• _JOB_: Find the line with "[(334,0),(377,26),(379,22),(393,31),(412,0),(334,0)]" in the entries below, then output every line from it down to the line with "[(446,53),(422,39),(401,72),(425,88),(446,53)]", exactly and with no pictures.
☆ ☆ ☆
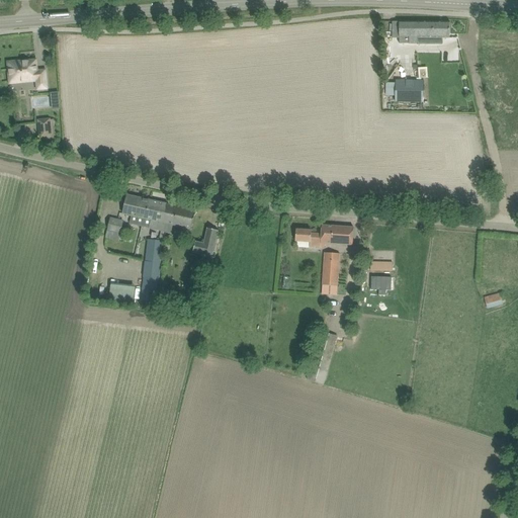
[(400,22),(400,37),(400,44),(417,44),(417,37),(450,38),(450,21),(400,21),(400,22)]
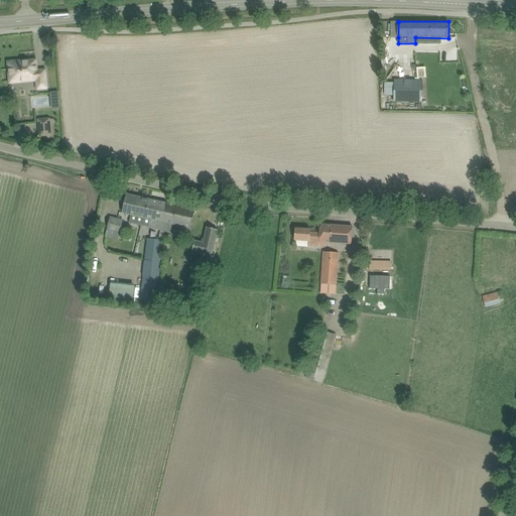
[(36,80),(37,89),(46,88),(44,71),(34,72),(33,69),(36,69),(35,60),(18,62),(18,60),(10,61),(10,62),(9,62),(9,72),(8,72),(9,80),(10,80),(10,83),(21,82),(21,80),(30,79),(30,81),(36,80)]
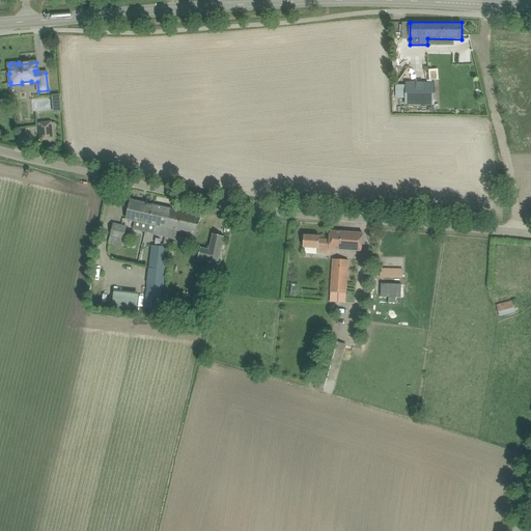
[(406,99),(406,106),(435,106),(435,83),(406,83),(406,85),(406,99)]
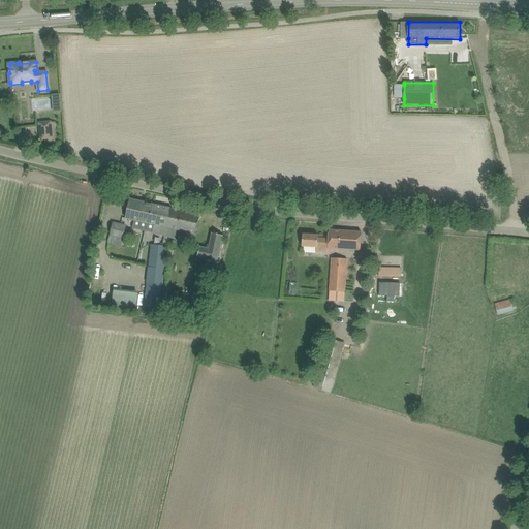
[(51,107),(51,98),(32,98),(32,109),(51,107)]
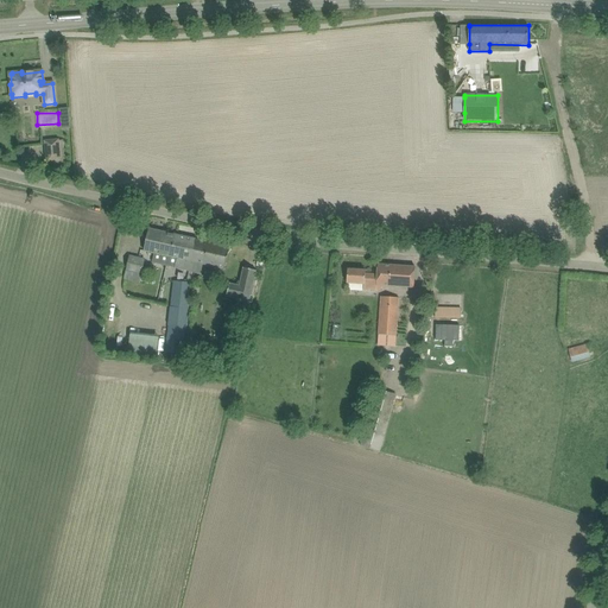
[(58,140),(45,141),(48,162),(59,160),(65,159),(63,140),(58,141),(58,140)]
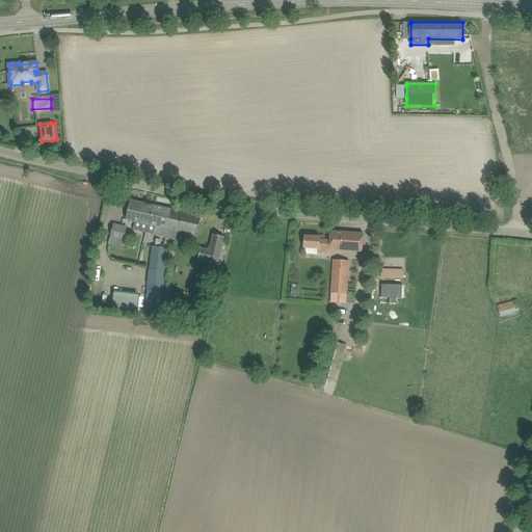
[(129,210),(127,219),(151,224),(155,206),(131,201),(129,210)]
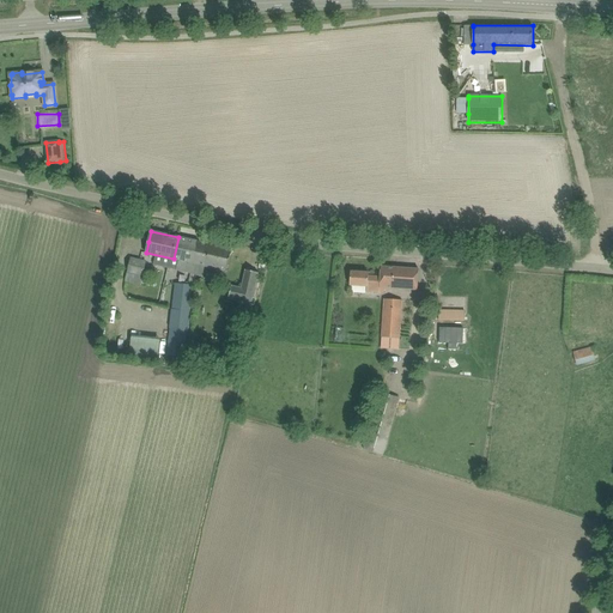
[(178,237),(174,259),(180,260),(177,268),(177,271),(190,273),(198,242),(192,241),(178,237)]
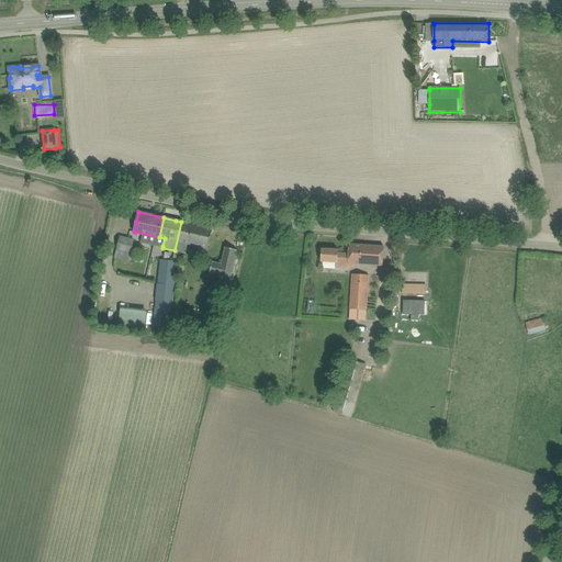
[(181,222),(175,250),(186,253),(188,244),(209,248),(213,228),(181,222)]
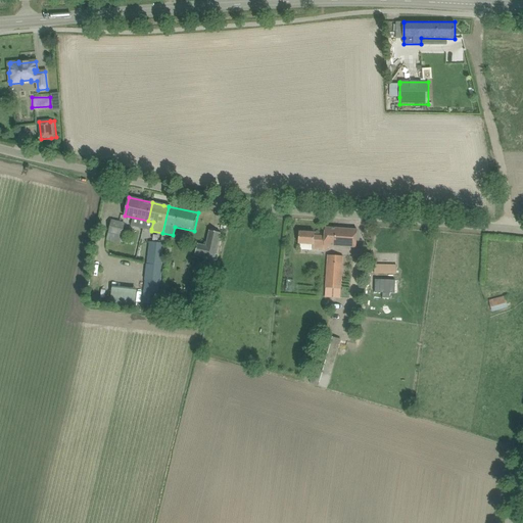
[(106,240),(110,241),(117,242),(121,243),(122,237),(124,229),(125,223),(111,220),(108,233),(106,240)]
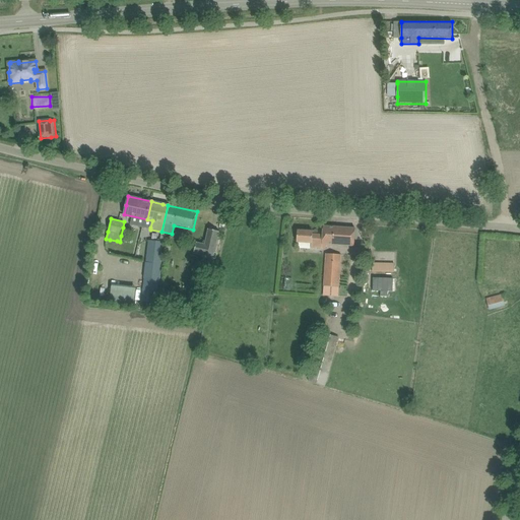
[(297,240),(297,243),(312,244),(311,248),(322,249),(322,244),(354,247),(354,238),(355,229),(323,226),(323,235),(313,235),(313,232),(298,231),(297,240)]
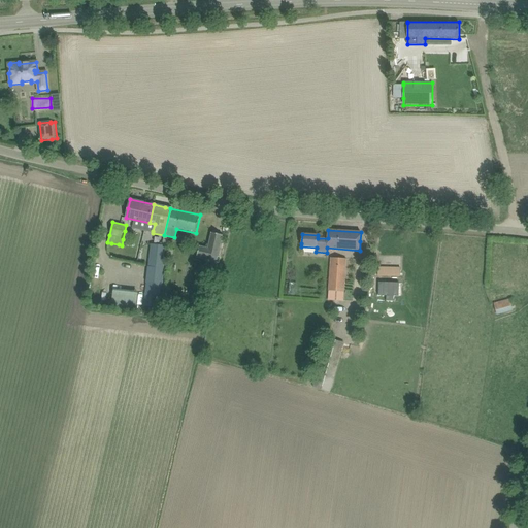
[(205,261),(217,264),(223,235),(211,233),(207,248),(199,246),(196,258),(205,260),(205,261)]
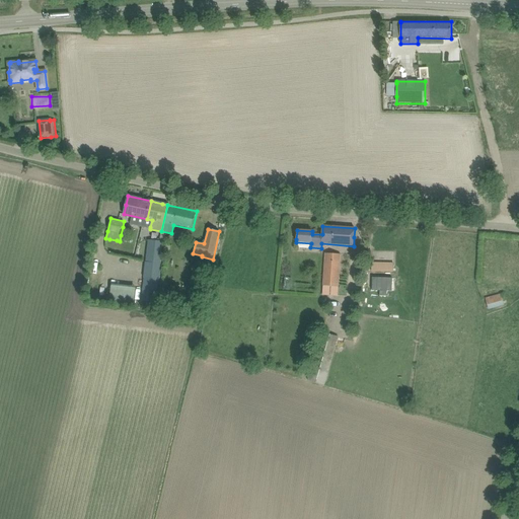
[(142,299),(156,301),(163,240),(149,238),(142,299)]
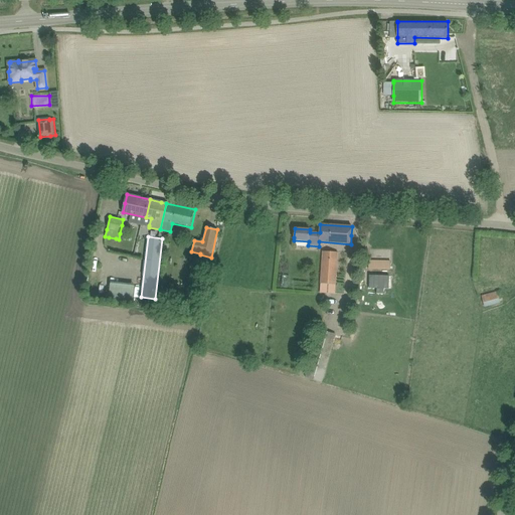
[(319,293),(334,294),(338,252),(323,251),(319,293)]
☆ ☆ ☆
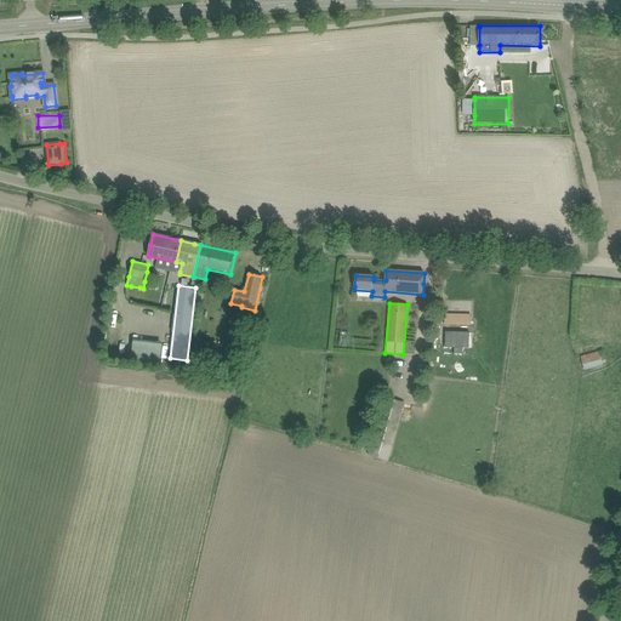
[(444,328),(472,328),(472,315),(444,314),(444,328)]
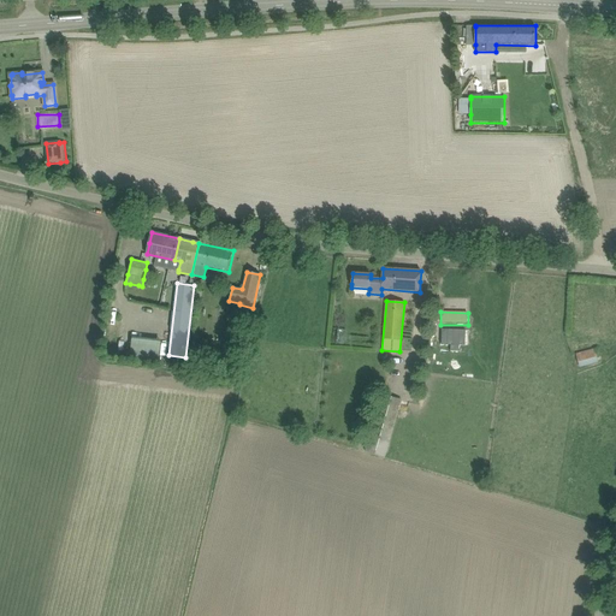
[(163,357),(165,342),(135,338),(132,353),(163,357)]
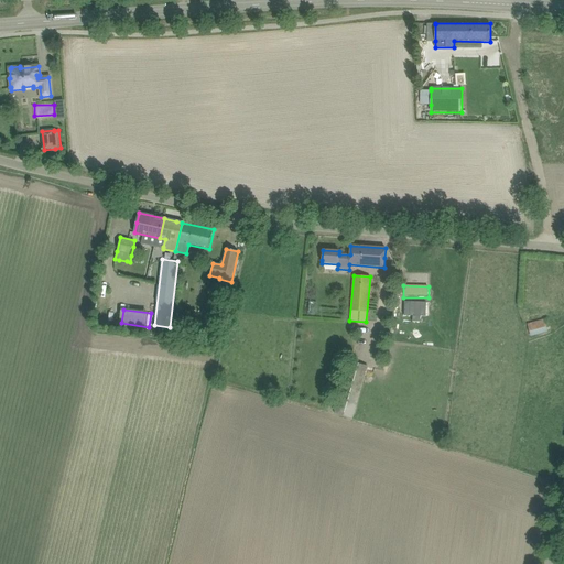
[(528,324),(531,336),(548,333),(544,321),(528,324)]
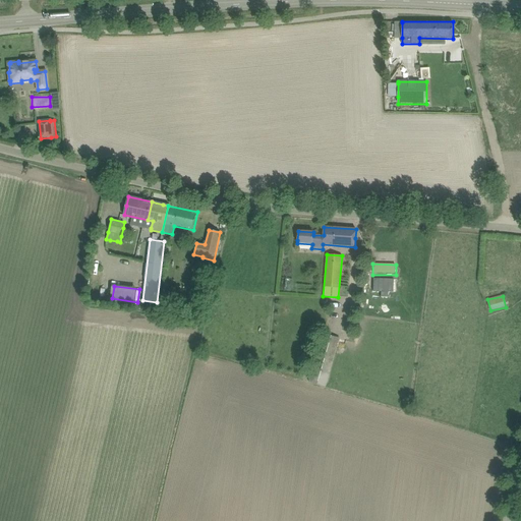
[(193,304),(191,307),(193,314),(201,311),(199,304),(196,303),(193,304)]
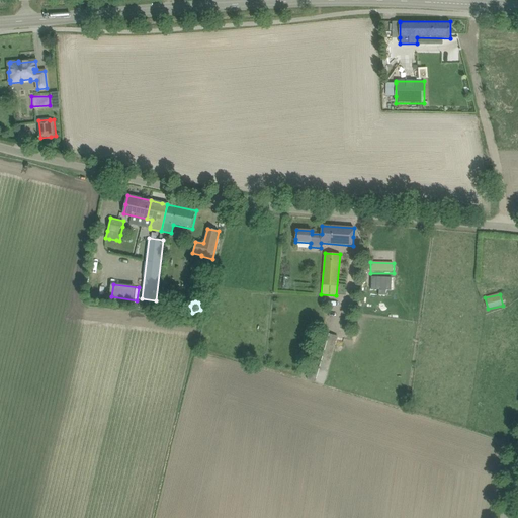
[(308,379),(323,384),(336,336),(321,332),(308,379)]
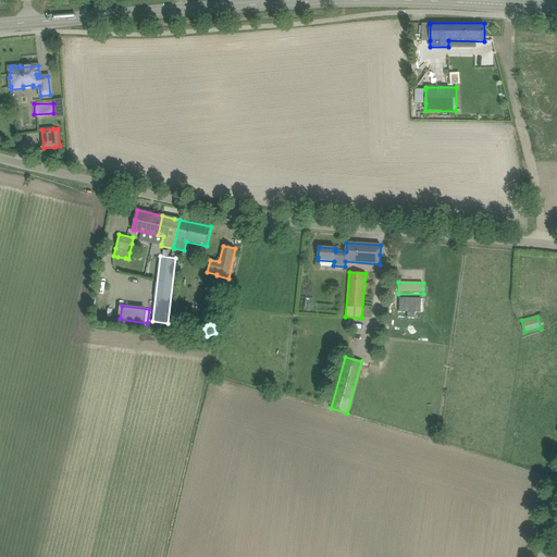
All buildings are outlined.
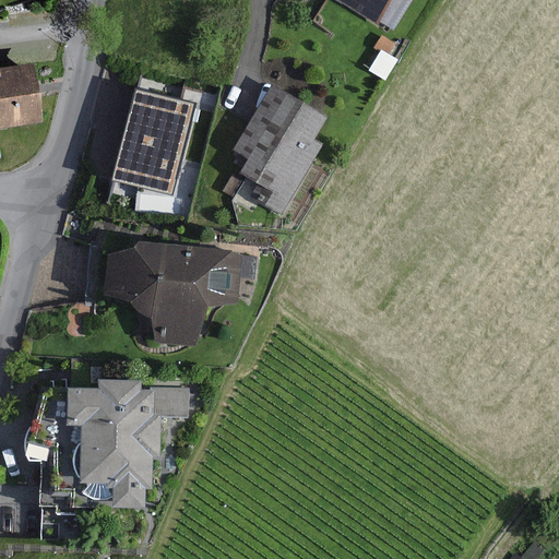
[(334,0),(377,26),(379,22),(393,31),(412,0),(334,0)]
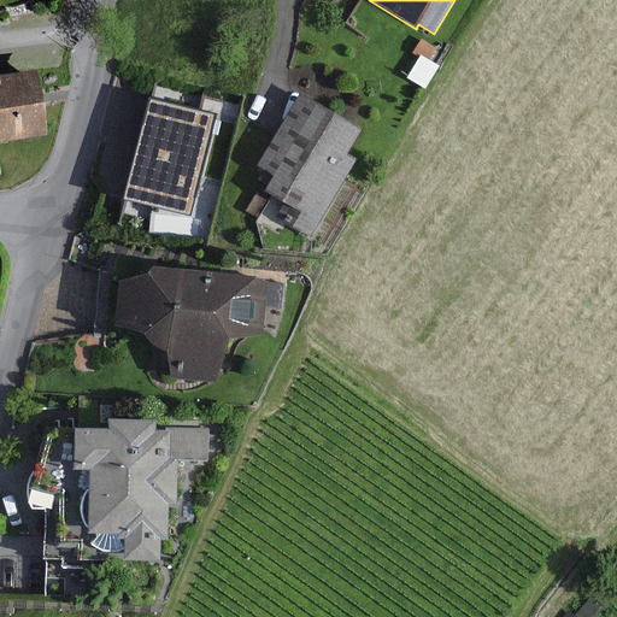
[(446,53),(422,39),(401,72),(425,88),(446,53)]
☆ ☆ ☆
• _OUTPUT FOR THIS TASK_:
[(334,0),(377,26),(379,22),(393,31),(412,0),(334,0)]
[(446,53),(422,39),(401,72),(425,88),(446,53)]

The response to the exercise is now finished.